___ EXTRACTED DATA

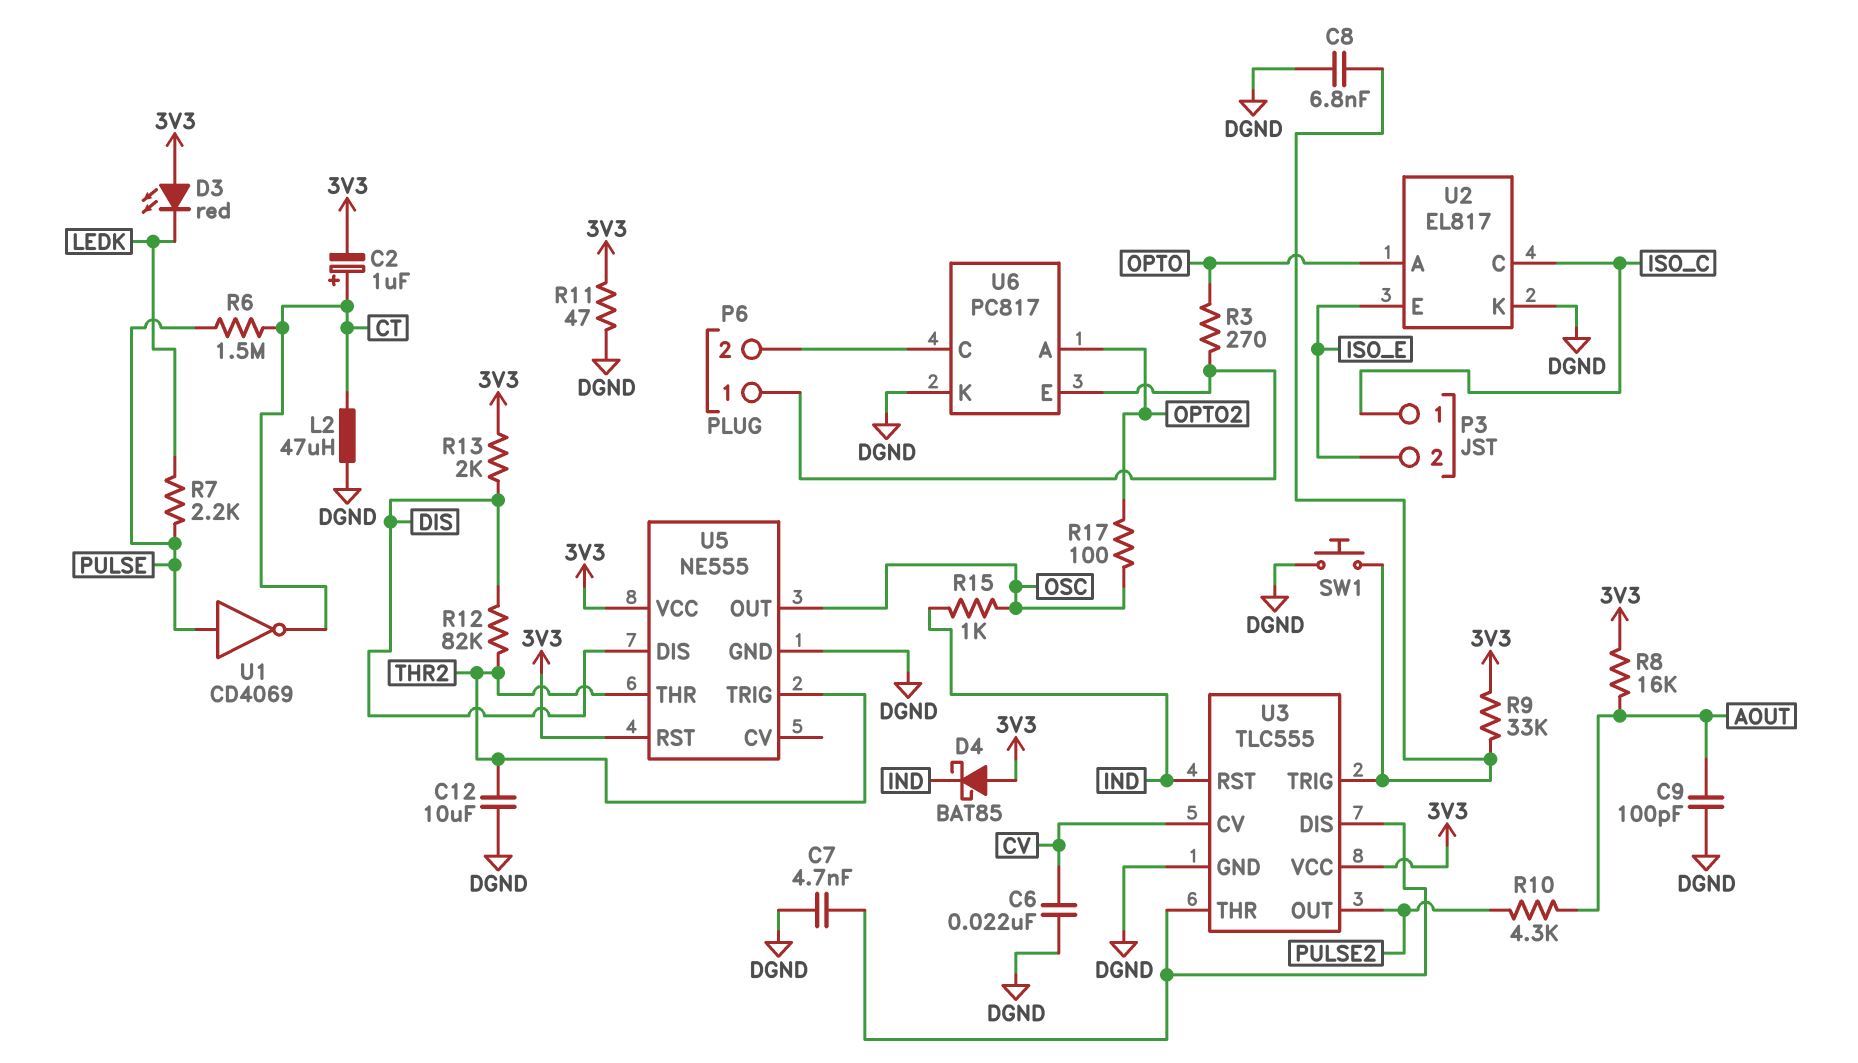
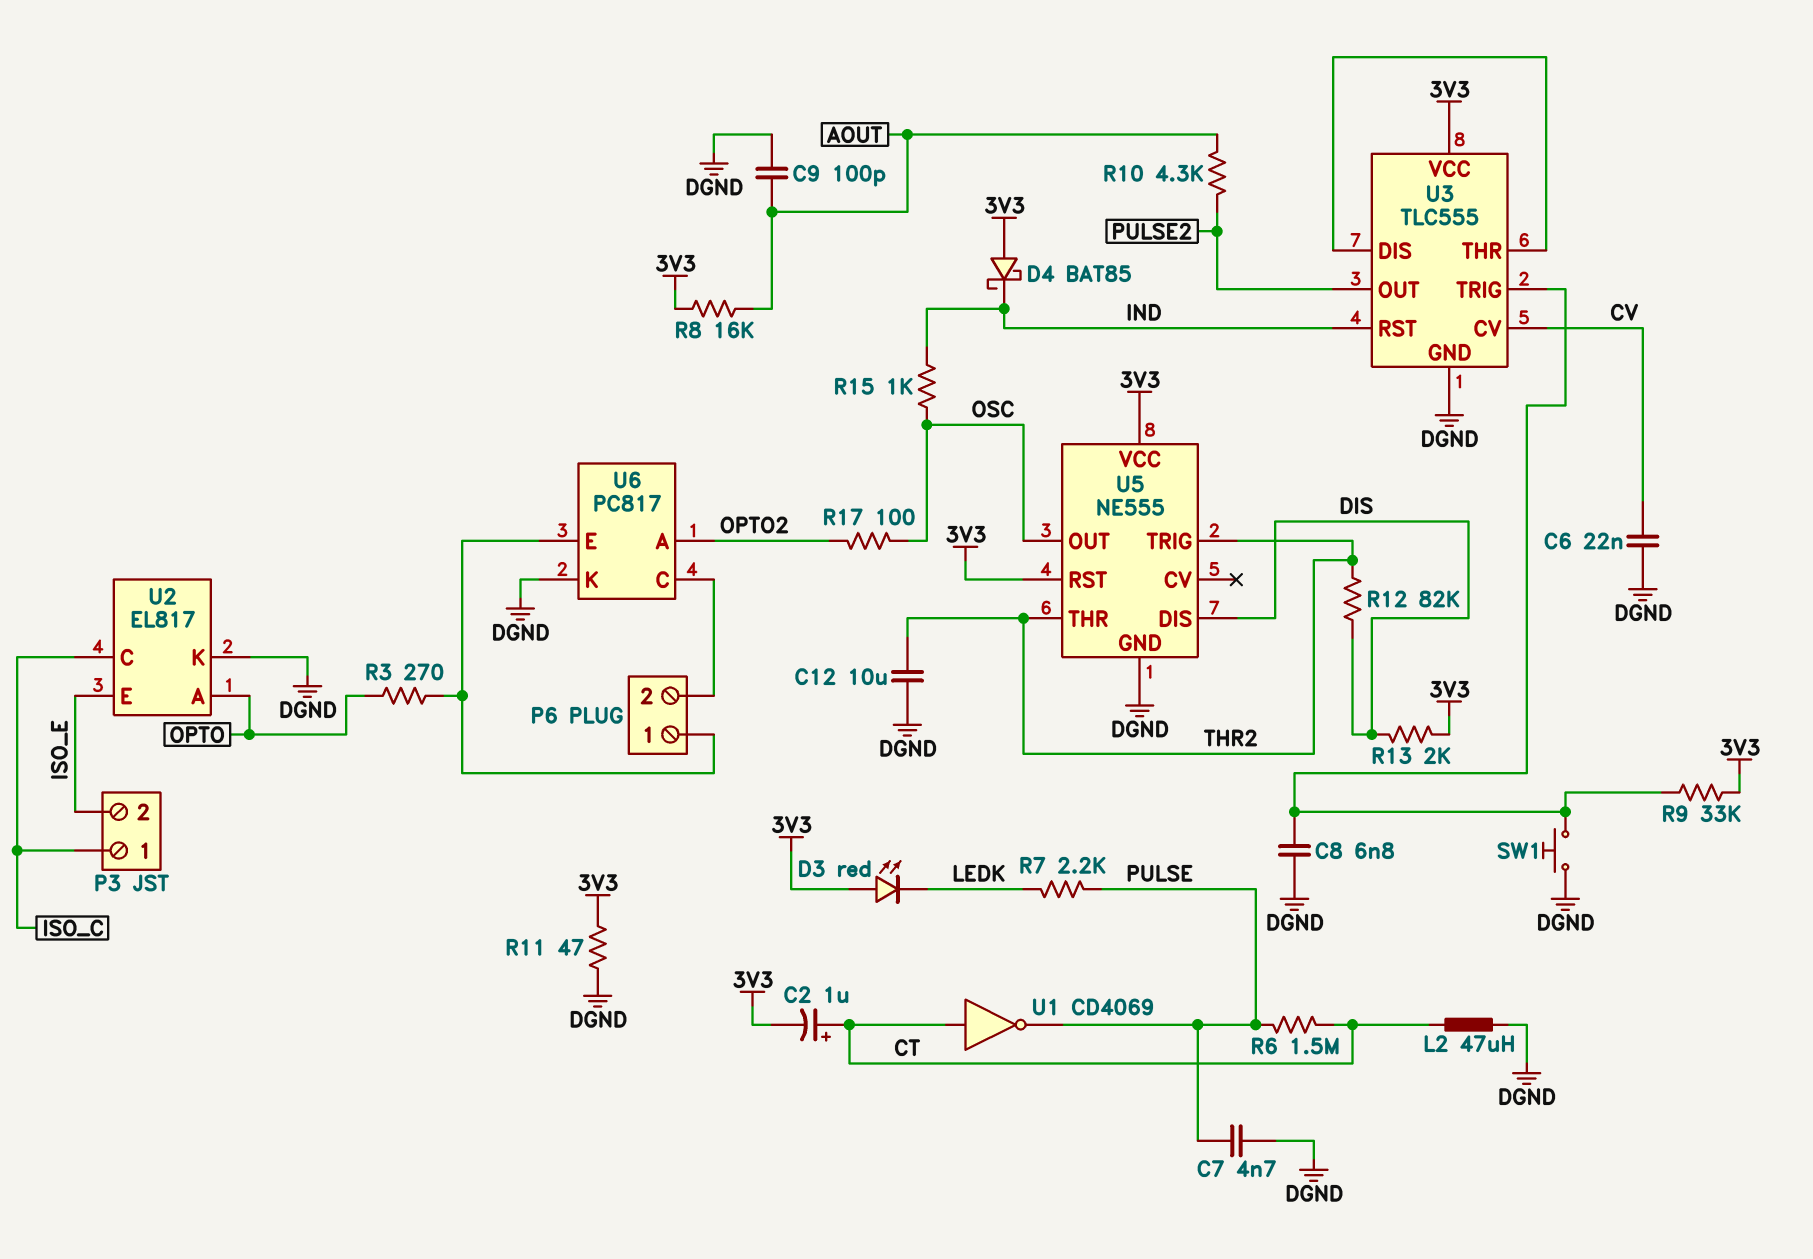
C7: 4.7nF (DGND, U3/DIS) -> 4.7nF (DGND, PULSE)
U1: NOT CD4069 (in PULSE, out CT) -> NOT CD4069 (in CT, out PULSE)

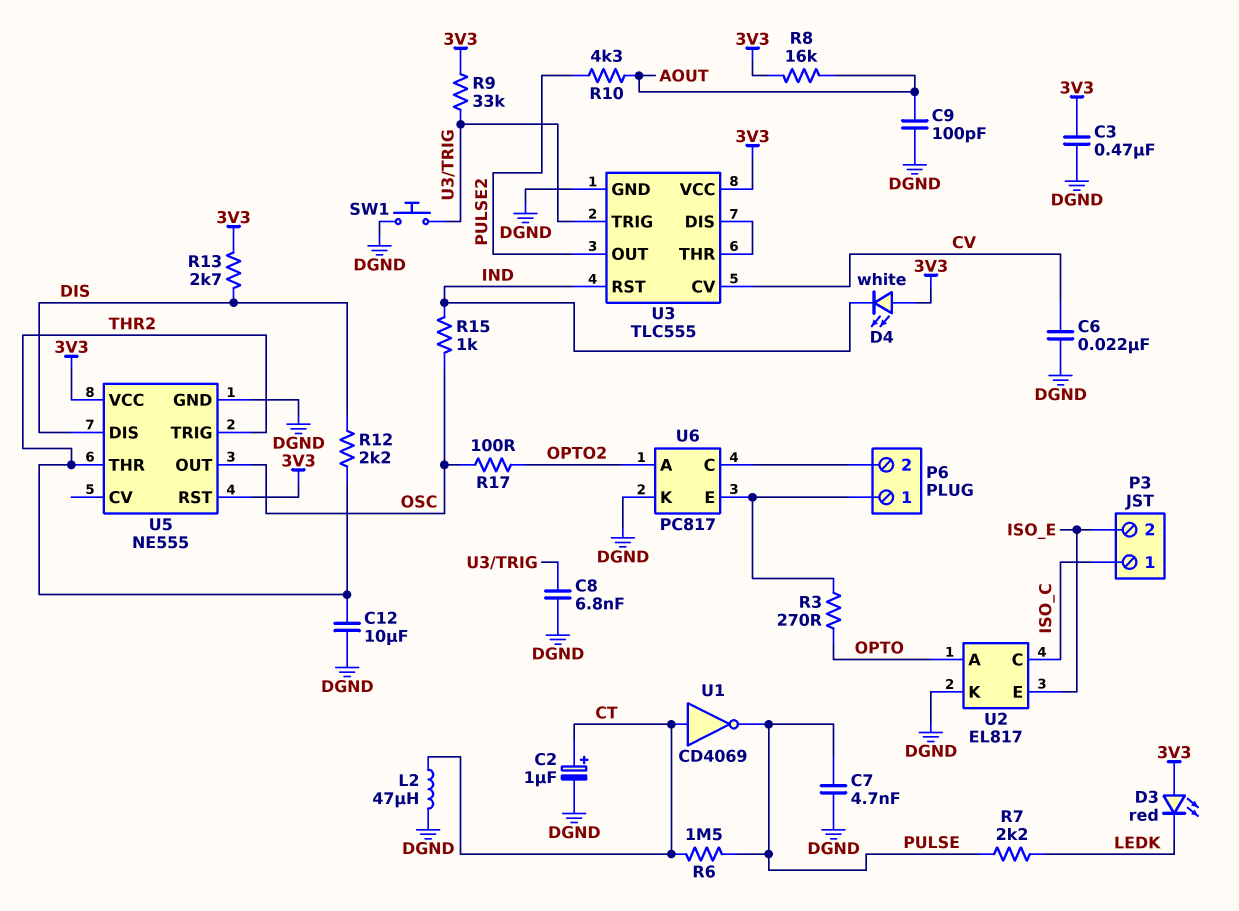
C2: 1uF (plus CT, minus 3V3) -> 1uF (plus CT, minus DGND)
C3: none -> 470nF (3V3, DGND)
D4: schottky BAT85 (A 3V3, K IND) -> LED white (A 3V3, K IND)
R11: 47 (3V3, DGND) -> none
R12: 82k (DIS, THR2) -> 2.2k (DIS, THR2)
R13: 2k (3V3, DIS) -> 2.7k (3V3, DIS)

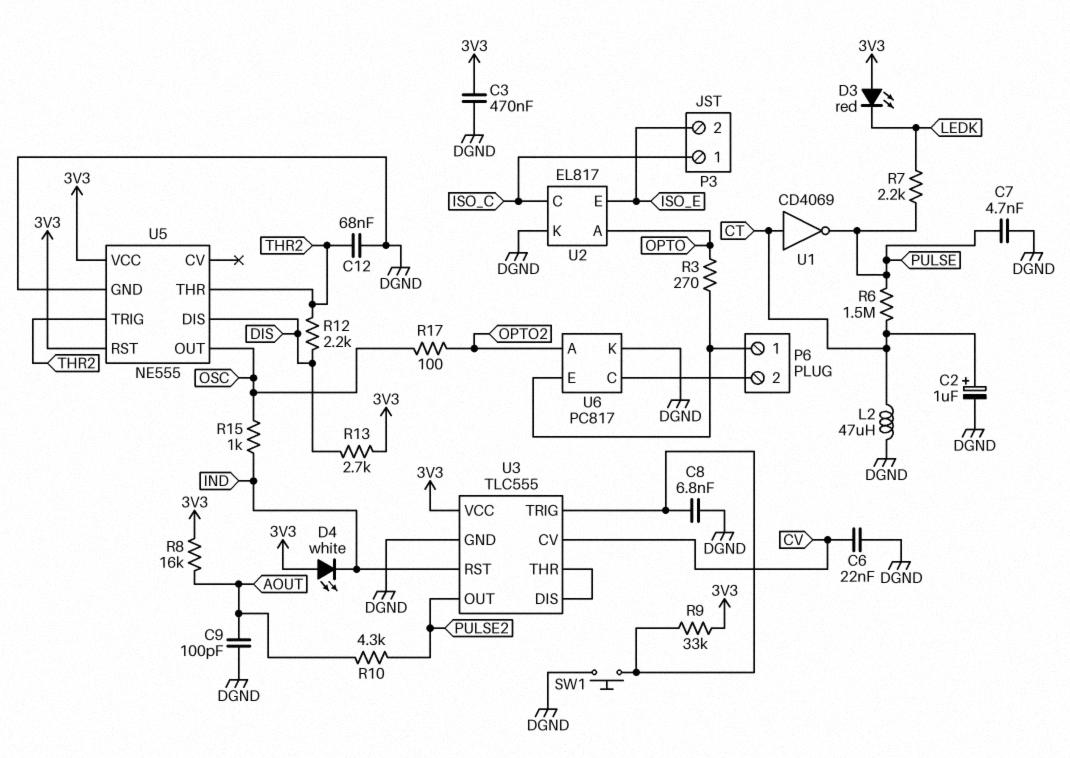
C12: 10uF (DGND, THR2) -> 68nF (DGND, THR2)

______

REQUIRED WORK: Return all lines from the data that include the string "DGND".

OUTPUT OF THE EXERCISE:
C7: 4.7nF (DGND, U3/DIS) -> 4.7nF (DGND, PULSE)
C2: 1uF (plus CT, minus 3V3) -> 1uF (plus CT, minus DGND)
C3: none -> 470nF (3V3, DGND)
R11: 47 (3V3, DGND) -> none
C12: 10uF (DGND, THR2) -> 68nF (DGND, THR2)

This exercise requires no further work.